- _WHAT THE TASK ASKS_
Extract the entries between the line holding "Standing shorter between" and the line holding "Positioned to the right is", inclusive, and repeat them word for word.

- _INPUT MATERIAL_
>>>>>
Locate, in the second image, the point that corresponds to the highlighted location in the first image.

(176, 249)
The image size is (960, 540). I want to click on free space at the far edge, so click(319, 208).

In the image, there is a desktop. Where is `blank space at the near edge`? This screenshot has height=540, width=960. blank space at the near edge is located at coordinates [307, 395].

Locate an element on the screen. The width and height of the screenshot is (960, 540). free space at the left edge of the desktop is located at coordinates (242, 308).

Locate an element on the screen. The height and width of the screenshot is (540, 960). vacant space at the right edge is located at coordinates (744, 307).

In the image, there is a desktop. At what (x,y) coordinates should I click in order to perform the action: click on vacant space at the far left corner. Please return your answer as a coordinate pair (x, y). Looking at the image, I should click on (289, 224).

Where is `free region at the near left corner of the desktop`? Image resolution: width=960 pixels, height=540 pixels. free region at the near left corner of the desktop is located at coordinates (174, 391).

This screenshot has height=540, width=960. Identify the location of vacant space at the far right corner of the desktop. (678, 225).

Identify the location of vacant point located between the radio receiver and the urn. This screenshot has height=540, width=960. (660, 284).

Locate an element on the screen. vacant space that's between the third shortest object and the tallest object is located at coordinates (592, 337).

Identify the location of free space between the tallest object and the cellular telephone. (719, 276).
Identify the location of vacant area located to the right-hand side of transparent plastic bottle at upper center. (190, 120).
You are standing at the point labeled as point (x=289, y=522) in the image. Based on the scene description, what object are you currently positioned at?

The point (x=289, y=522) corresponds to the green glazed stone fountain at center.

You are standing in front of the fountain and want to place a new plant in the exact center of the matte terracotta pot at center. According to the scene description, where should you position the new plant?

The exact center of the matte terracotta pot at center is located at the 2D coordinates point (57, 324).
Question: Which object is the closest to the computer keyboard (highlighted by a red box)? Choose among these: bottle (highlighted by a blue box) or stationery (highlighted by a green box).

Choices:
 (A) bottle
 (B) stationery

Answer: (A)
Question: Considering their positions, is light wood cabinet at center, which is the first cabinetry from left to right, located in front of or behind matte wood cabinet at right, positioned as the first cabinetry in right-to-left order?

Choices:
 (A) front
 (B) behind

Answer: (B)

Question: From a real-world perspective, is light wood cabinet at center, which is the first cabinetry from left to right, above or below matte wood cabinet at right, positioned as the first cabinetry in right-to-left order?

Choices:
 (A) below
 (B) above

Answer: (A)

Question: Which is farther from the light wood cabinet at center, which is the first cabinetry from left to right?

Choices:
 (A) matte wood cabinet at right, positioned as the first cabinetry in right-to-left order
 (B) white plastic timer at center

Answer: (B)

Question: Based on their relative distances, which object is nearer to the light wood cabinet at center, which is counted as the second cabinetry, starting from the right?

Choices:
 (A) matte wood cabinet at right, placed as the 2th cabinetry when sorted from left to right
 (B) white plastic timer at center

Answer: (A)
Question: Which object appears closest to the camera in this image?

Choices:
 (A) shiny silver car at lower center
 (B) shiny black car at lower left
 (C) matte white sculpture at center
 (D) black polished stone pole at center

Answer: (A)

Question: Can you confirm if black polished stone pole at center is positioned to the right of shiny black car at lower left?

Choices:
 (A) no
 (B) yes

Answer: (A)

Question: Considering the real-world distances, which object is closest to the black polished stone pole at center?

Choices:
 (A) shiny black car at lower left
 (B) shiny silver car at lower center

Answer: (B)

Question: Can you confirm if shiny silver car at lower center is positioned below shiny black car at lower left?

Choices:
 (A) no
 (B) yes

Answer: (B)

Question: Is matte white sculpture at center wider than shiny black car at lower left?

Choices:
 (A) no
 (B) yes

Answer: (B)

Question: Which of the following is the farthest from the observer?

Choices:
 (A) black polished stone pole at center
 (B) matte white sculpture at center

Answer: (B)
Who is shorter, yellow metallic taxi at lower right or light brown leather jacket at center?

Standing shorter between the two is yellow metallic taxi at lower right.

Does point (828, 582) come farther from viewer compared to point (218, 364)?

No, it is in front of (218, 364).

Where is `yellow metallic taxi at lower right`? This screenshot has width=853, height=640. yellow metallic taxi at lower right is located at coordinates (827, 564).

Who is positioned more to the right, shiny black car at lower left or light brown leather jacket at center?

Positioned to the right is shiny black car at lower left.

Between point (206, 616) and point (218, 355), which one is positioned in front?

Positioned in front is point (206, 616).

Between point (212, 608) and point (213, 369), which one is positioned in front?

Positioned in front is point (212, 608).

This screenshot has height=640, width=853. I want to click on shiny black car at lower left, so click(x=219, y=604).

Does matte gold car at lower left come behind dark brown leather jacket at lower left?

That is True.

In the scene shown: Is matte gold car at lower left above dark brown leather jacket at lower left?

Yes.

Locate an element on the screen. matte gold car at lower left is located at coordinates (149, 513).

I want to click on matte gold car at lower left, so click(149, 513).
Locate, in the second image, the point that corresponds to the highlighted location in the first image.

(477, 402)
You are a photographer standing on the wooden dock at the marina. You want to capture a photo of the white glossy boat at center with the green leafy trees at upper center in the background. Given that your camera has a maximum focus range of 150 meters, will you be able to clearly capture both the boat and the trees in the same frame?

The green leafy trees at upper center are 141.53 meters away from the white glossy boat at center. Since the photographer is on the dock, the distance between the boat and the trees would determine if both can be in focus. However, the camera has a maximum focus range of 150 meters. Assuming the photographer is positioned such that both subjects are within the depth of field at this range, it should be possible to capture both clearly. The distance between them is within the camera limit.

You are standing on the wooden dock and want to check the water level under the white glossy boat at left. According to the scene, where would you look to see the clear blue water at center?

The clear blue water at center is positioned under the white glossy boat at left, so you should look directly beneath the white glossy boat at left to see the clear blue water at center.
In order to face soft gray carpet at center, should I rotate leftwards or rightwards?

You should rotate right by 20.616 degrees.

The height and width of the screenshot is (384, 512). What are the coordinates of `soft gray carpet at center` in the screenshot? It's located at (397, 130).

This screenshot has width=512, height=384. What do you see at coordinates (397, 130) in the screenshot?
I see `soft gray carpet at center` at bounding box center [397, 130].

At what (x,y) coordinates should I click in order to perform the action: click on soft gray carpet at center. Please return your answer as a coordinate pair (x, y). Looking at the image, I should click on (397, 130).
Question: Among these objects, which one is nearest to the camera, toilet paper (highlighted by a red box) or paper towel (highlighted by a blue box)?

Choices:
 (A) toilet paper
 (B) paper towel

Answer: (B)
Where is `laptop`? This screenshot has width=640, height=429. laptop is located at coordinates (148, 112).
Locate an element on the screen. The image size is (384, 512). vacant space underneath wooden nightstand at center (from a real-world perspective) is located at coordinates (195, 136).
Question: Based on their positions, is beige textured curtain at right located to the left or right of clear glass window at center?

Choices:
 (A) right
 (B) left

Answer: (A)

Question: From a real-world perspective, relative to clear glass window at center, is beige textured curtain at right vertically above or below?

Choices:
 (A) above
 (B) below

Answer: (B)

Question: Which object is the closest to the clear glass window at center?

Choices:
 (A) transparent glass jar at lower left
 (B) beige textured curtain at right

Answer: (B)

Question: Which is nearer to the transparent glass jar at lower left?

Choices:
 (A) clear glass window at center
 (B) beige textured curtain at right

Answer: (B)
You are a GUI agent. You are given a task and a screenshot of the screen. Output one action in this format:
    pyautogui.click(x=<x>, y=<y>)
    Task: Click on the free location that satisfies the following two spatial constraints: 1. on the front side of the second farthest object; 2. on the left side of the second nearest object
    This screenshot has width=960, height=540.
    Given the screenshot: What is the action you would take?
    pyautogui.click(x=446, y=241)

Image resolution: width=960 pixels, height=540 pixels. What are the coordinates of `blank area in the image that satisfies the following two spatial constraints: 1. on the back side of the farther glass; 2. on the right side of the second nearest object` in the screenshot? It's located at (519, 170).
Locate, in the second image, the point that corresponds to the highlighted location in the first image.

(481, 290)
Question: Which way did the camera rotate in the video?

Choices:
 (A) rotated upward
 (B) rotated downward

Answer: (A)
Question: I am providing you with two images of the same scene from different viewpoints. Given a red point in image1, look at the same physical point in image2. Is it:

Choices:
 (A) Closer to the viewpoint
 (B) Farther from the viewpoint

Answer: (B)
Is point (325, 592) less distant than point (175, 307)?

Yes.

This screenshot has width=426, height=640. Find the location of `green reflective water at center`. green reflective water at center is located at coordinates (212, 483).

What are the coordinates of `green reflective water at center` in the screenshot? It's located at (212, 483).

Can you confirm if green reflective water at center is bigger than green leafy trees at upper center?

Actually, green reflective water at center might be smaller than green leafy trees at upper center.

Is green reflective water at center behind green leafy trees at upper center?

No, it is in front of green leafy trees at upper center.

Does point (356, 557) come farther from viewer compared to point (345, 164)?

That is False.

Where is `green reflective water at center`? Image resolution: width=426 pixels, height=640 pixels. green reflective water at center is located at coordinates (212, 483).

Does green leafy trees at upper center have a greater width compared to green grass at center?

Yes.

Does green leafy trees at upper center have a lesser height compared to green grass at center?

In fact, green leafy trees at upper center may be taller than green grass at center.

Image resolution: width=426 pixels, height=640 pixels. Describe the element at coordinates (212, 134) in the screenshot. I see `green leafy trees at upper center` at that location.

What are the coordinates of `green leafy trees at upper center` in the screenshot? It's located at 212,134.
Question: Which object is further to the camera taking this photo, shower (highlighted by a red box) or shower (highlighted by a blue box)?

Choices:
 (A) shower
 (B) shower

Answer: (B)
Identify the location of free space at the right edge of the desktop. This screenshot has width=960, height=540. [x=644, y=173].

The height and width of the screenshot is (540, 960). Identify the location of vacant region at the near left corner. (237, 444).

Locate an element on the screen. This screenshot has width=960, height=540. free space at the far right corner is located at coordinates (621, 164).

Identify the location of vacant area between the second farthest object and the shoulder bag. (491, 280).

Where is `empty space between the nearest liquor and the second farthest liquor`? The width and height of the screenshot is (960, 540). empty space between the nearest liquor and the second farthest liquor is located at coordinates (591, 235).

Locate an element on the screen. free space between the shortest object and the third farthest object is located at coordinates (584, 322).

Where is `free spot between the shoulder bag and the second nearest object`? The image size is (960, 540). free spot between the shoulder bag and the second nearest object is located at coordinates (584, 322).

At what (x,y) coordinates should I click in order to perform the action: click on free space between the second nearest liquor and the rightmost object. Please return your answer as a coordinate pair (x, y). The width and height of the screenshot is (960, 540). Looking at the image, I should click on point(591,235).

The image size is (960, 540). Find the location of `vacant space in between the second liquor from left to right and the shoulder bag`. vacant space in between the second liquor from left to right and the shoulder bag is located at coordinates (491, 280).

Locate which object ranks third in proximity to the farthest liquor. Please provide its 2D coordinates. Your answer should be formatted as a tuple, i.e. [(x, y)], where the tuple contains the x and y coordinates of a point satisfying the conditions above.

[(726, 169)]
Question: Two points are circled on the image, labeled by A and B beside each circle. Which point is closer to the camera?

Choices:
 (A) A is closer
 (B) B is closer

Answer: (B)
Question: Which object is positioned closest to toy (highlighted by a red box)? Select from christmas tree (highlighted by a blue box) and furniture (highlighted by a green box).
<<<<<
- _ANSWER SECTION_
Standing shorter between the two is yellow metallic taxi at lower right.

Does point (828, 582) come farther from viewer compared to point (218, 364)?

No, it is in front of (218, 364).

Where is `yellow metallic taxi at lower right`? This screenshot has width=853, height=640. yellow metallic taxi at lower right is located at coordinates (827, 564).

Who is positioned more to the right, shiny black car at lower left or light brown leather jacket at center?

Positioned to the right is shiny black car at lower left.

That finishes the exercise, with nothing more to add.